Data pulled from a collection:
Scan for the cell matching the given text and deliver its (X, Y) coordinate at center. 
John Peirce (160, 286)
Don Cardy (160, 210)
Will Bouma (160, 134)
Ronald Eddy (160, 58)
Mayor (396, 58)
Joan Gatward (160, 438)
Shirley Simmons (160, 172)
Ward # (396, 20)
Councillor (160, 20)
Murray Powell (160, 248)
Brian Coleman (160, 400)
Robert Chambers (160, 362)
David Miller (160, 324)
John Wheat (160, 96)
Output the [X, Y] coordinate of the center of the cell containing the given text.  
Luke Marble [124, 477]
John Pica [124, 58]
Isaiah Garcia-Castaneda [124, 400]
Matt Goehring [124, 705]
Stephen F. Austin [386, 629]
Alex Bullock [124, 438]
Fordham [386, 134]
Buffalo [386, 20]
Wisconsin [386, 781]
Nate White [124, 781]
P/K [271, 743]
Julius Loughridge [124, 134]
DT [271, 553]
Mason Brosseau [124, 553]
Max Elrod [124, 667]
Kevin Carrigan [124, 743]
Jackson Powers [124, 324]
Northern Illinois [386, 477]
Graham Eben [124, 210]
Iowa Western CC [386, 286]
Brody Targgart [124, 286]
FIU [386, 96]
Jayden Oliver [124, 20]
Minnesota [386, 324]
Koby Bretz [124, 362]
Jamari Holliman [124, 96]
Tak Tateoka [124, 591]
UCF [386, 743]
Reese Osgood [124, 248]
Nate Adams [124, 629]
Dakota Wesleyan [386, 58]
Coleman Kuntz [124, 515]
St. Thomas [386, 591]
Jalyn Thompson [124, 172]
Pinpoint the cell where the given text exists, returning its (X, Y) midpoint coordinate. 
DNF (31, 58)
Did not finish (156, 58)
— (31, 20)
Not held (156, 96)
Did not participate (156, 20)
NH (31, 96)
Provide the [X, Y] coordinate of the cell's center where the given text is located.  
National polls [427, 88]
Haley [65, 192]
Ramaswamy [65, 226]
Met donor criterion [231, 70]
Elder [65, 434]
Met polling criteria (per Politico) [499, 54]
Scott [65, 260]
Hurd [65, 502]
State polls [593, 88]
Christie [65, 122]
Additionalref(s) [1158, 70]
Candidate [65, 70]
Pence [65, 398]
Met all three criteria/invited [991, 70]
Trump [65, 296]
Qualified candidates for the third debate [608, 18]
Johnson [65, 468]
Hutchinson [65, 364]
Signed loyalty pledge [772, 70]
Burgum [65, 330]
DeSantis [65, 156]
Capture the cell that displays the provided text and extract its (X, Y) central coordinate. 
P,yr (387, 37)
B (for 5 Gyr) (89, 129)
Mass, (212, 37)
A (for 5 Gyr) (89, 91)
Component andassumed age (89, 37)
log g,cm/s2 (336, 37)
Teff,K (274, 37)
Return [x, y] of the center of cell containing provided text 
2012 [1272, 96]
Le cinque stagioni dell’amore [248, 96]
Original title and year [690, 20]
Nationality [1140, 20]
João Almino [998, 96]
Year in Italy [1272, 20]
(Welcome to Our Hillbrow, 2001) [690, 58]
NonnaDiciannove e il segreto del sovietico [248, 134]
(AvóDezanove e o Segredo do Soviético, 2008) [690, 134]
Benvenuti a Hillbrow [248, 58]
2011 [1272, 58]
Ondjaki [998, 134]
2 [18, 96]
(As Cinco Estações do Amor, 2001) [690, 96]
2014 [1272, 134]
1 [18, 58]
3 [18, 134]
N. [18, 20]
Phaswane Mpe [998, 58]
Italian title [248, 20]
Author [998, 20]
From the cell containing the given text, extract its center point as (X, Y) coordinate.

### Work required
Express the data as a JSON list of strings with one string per line, starting at the first line of the data and ending at the line that contains "NH (31, 96)". Leave out blank lines.

### Exercise response
[
  "Scan for the cell matching the given text and deliver its (X, Y) coordinate at center. ",
  "John Peirce (160, 286)",
  "Don Cardy (160, 210)",
  "Will Bouma (160, 134)",
  "Ronald Eddy (160, 58)",
  "Mayor (396, 58)",
  "Joan Gatward (160, 438)",
  "Shirley Simmons (160, 172)",
  "Ward # (396, 20)",
  "Councillor (160, 20)",
  "Murray Powell (160, 248)",
  "Brian Coleman (160, 400)",
  "Robert Chambers (160, 362)",
  "David Miller (160, 324)",
  "John Wheat (160, 96)",
  "Output the [X, Y] coordinate of the center of the cell containing the given text.  ",
  "Luke Marble [124, 477]",
  "John Pica [124, 58]",
  "Isaiah Garcia-Castaneda [124, 400]",
  "Matt Goehring [124, 705]",
  "Stephen F. Austin [386, 629]",
  "Alex Bullock [124, 438]",
  "Fordham [386, 134]",
  "Buffalo [386, 20]",
  "Wisconsin [386, 781]",
  "Nate White [124, 781]",
  "P/K [271, 743]",
  "Julius Loughridge [124, 134]",
  "DT [271, 553]",
  "Mason Brosseau [124, 553]",
  "Max Elrod [124, 667]",
  "Kevin Carrigan [124, 743]",
  "Jackson Powers [124, 324]",
  "Northern Illinois [386, 477]",
  "Graham Eben [124, 210]",
  "Iowa Western CC [386, 286]",
  "Brody Targgart [124, 286]",
  "FIU [386, 96]",
  "Jayden Oliver [124, 20]",
  "Minnesota [386, 324]",
  "Koby Bretz [124, 362]",
  "Jamari Holliman [124, 96]",
  "Tak Tateoka [124, 591]",
  "UCF [386, 743]",
  "Reese Osgood [124, 248]",
  "Nate Adams [124, 629]",
  "Dakota Wesleyan [386, 58]",
  "Coleman Kuntz [124, 515]",
  "St. Thomas [386, 591]",
  "Jalyn Thompson [124, 172]",
  "Pinpoint the cell where the given text exists, returning its (X, Y) midpoint coordinate. ",
  "DNF (31, 58)",
  "Did not finish (156, 58)",
  "— (31, 20)",
  "Not held (156, 96)",
  "Did not participate (156, 20)",
  "NH (31, 96)"
]